▶ What is required: Please tally the lines below that contain the word "arrow" and reply with the total alone.
+++ Data to process +++
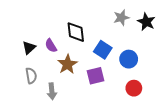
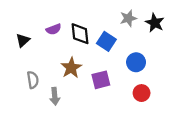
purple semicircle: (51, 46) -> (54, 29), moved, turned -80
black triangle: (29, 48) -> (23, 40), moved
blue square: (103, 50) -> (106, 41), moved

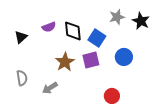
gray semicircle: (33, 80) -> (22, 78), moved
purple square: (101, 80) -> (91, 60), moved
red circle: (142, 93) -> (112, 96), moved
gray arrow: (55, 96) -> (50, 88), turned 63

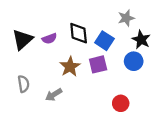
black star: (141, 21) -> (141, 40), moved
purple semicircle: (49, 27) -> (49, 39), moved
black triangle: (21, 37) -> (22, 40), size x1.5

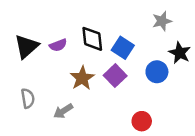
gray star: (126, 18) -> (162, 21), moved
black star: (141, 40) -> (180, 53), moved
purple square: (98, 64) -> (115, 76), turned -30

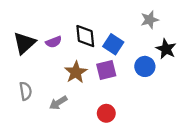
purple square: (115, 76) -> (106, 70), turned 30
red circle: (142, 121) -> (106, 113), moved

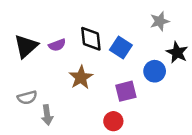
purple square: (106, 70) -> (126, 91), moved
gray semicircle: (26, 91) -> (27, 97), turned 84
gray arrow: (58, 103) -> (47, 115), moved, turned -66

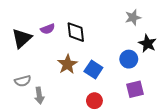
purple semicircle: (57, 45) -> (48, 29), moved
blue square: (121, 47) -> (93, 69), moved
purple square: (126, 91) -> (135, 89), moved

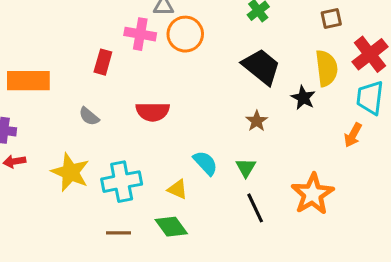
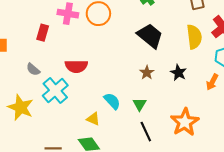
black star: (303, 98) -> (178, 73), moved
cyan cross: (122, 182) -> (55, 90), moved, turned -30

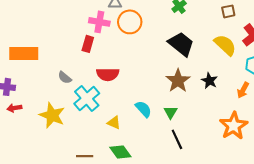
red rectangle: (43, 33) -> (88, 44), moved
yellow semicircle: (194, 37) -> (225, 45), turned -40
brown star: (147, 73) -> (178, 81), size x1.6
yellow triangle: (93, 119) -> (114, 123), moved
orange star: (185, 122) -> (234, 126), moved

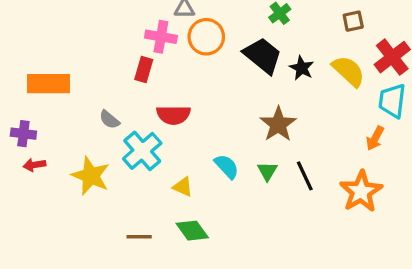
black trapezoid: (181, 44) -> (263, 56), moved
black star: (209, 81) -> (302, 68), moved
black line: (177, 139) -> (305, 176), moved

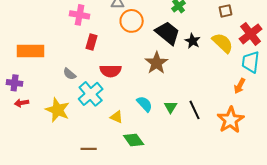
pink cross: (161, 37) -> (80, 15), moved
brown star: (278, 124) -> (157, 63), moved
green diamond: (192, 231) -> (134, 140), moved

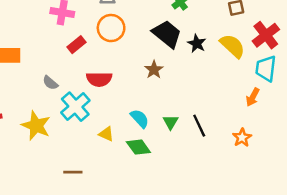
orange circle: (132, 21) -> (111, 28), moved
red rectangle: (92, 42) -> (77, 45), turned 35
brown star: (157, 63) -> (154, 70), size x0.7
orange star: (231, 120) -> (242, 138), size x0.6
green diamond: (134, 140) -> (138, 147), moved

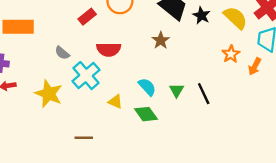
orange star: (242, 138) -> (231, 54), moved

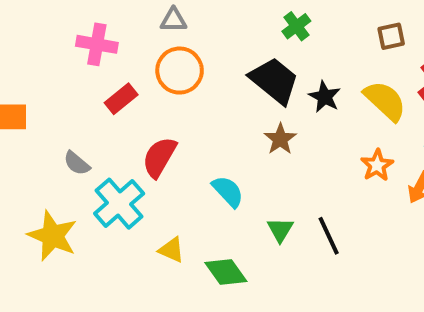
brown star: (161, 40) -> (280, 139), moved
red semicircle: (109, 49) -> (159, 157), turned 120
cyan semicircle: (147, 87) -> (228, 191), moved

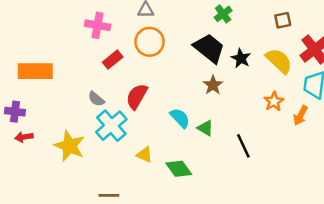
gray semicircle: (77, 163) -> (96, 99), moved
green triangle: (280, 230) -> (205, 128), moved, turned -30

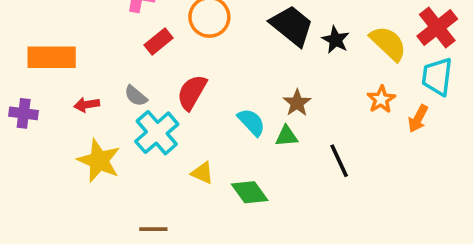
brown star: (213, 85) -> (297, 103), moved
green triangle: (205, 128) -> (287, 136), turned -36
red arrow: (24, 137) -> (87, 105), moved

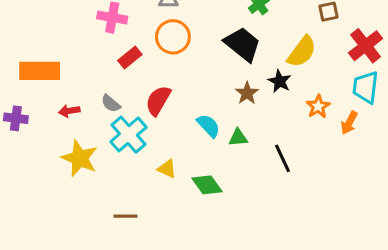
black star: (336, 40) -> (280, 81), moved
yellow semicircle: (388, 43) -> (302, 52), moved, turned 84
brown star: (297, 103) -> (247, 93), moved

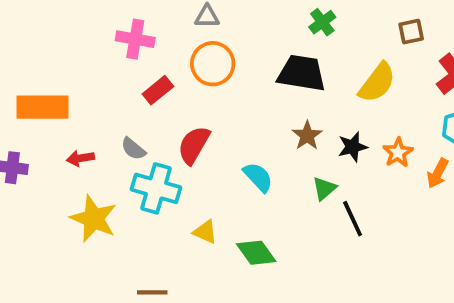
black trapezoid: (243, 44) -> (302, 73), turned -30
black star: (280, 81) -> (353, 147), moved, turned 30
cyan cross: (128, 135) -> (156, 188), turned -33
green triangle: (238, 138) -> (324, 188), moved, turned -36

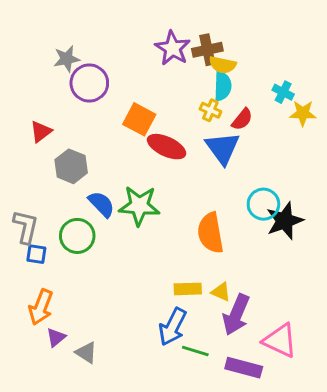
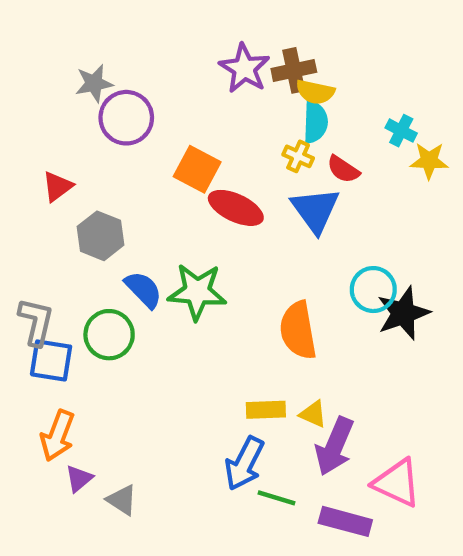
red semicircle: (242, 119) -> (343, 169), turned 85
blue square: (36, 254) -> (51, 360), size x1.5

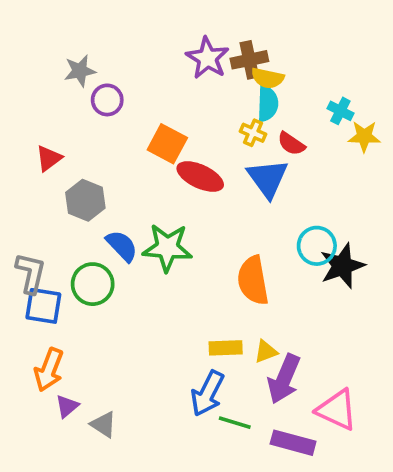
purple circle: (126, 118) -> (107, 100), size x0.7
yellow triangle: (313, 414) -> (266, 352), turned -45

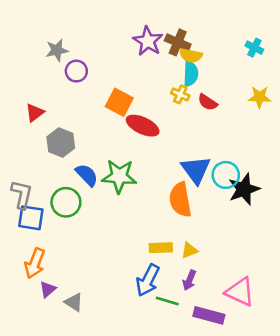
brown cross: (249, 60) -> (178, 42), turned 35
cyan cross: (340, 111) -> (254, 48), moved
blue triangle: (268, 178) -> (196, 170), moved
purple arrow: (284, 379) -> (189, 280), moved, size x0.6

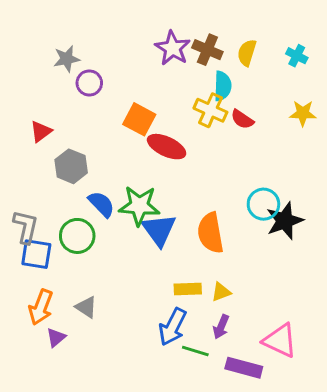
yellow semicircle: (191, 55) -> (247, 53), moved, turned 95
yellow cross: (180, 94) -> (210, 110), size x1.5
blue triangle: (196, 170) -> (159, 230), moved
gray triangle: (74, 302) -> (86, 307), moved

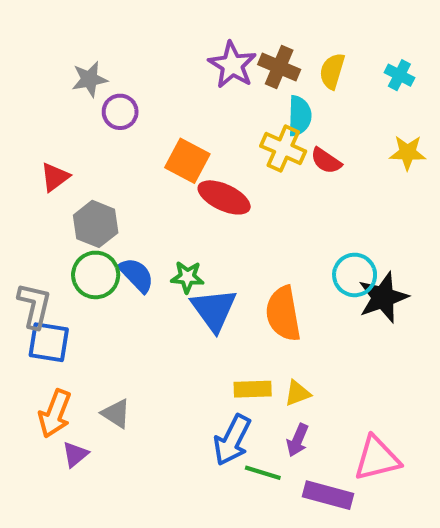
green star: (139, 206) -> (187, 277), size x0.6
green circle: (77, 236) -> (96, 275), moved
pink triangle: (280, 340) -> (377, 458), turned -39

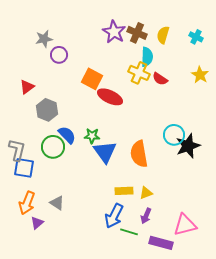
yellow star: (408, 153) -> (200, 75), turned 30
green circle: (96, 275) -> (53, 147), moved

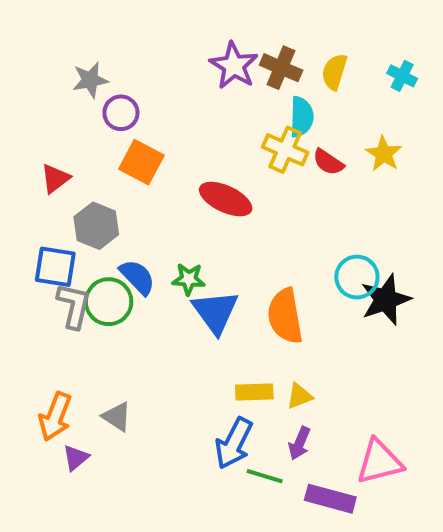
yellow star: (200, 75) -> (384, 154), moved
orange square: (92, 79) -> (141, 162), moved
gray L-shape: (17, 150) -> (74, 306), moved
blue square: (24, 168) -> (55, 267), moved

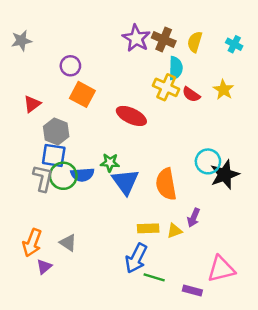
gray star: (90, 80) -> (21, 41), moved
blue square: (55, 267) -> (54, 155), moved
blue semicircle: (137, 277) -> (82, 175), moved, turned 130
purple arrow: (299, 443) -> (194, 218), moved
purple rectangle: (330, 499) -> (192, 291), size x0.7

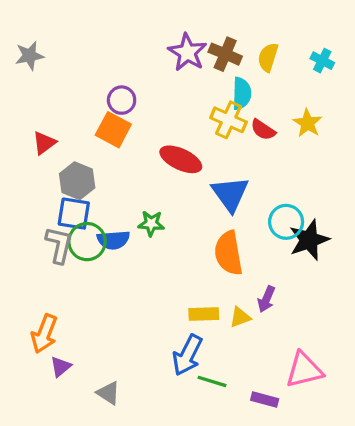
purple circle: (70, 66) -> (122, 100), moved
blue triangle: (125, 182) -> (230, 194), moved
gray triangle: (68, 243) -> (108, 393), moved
+++
▶ Solution for this problem: 5